*YOUR ASSIGNMENT*: When you repeat the listing below, keep every word exactly and leave out each picture.

BEGIN

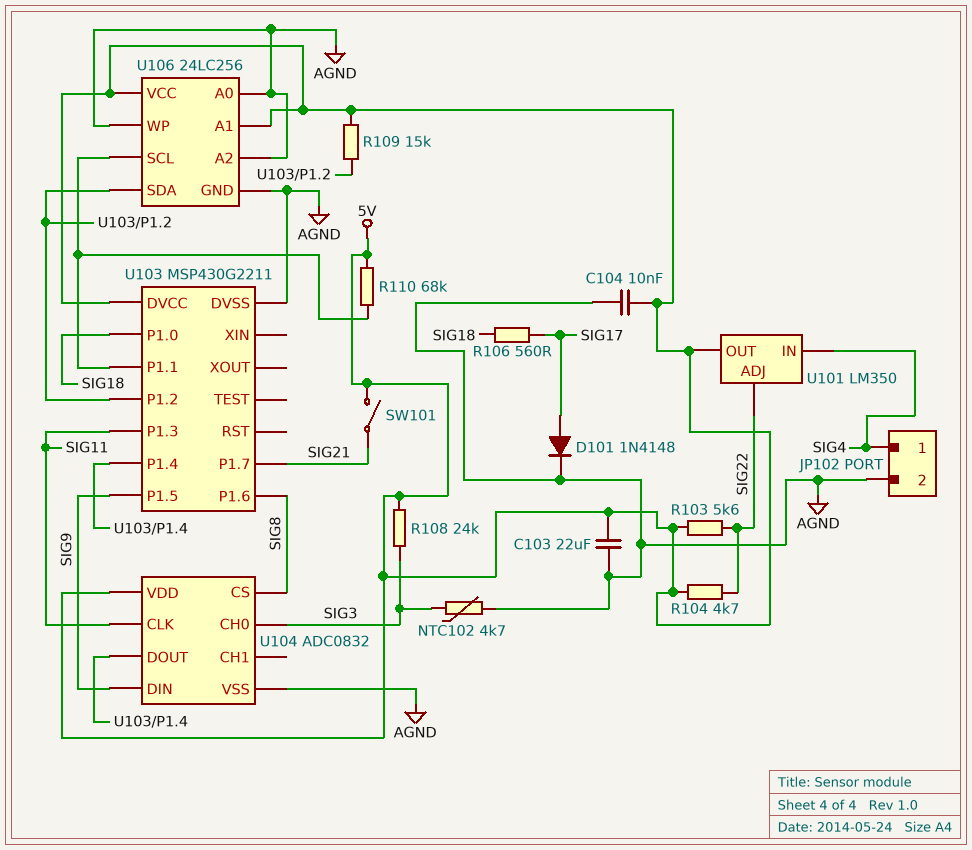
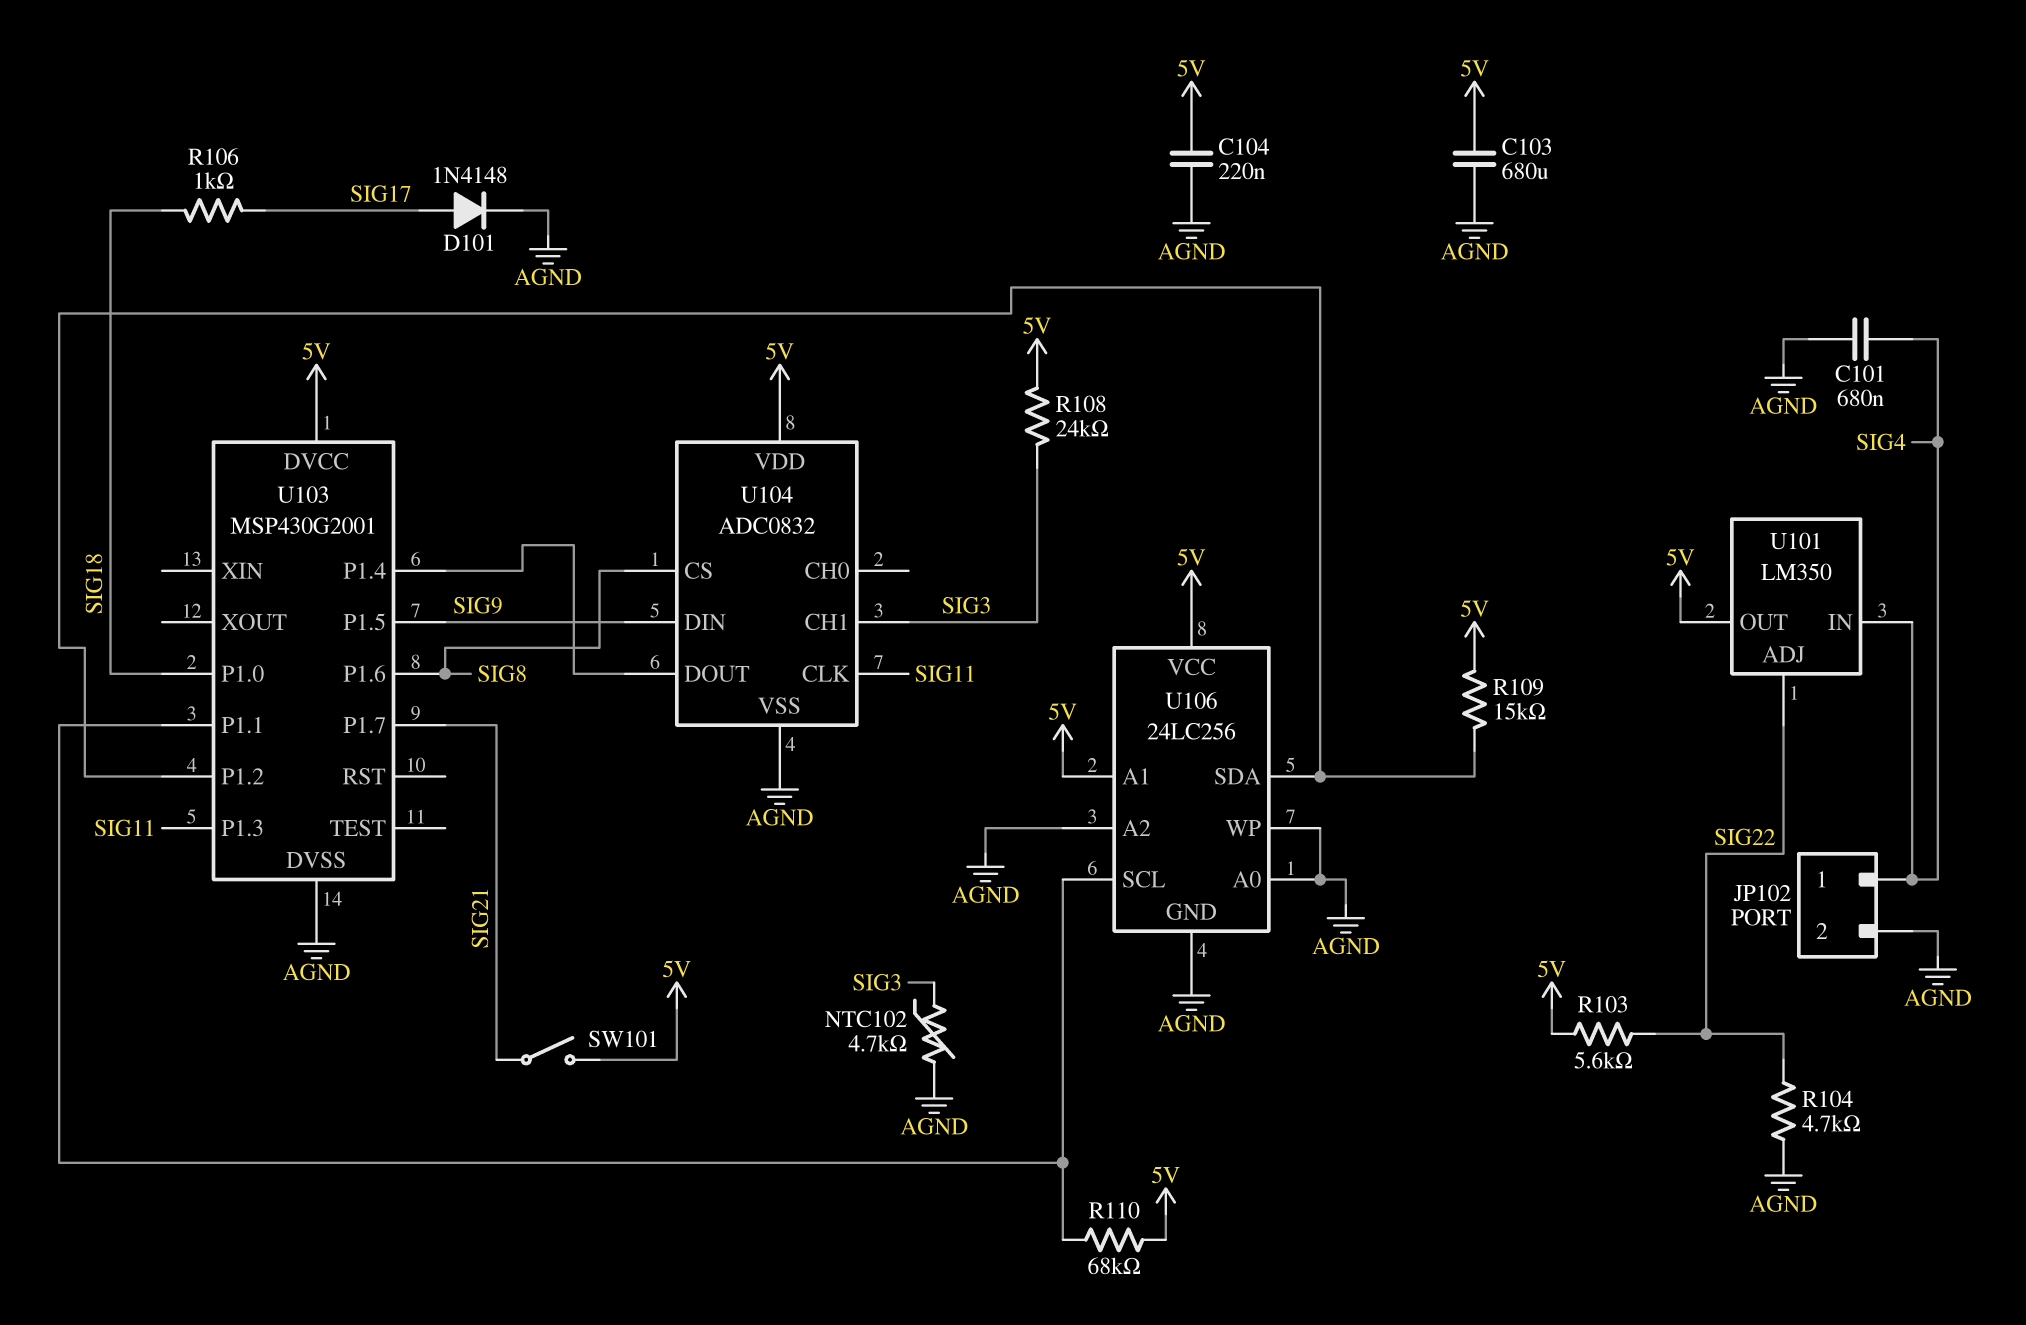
C101: none -> 680nF (AGND, SIG4)
C103: 22uF (5V, AGND) -> 680uF (5V, AGND)
C104: 10nF (5V, AGND) -> 220nF (5V, AGND)
R104: 4.7k (5V, SIG22) -> 4.7k (AGND, SIG22)
R106: 560 (SIG17, SIG18) -> 1k (SIG17, SIG18)
U103: MSP430G2211 -> MSP430G2001
U104 pin CH0: SIG3 -> none
U104 pin CH1: none -> SIG3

END

*OUTPUT FOR THIS TASK*:
C101: none -> 680nF (AGND, SIG4)
C103: 22uF (5V, AGND) -> 680uF (5V, AGND)
C104: 10nF (5V, AGND) -> 220nF (5V, AGND)
R104: 4.7k (5V, SIG22) -> 4.7k (AGND, SIG22)
R106: 560 (SIG17, SIG18) -> 1k (SIG17, SIG18)
U103: MSP430G2211 -> MSP430G2001
U104 pin CH0: SIG3 -> none
U104 pin CH1: none -> SIG3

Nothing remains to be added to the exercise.